Start of Given records
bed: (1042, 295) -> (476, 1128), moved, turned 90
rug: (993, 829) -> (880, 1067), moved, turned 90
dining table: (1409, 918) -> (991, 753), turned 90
End of Given records
Start of Given records
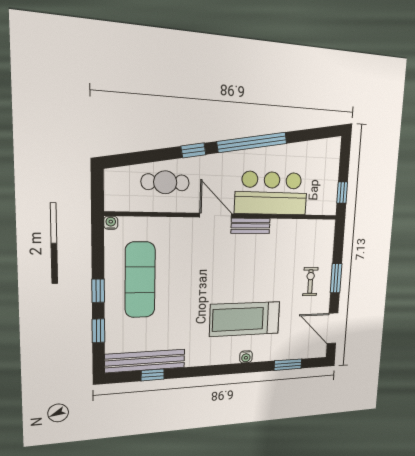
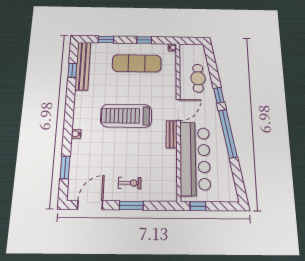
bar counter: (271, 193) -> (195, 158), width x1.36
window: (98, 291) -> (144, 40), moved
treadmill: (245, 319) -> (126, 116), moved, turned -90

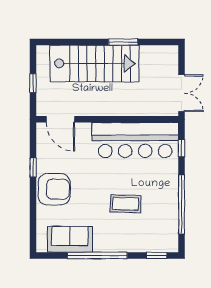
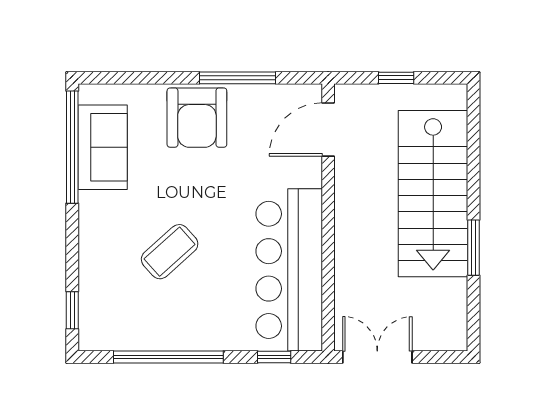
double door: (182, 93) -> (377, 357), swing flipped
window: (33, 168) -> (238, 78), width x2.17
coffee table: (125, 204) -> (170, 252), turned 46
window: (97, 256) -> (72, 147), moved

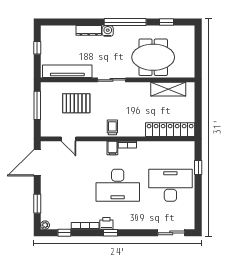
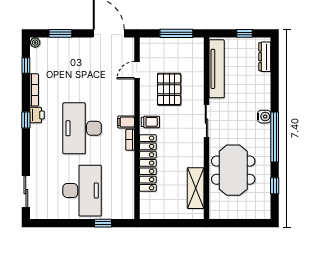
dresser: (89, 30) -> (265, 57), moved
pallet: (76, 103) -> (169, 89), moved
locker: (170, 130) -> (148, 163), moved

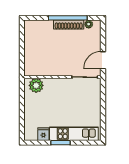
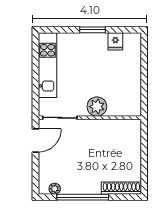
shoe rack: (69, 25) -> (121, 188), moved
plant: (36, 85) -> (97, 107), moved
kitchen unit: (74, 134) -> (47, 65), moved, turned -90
End of Given records
**Task to complete**: Lines wanted from the listing above: the line with "bed: (1042, 295)" up to and including the line with "dining table: (1409, 918)". Please write them out exactly, adding nothing else.

**Response box**:
bed: (1042, 295) -> (476, 1128), moved, turned 90
rug: (993, 829) -> (880, 1067), moved, turned 90
dining table: (1409, 918) -> (991, 753), turned 90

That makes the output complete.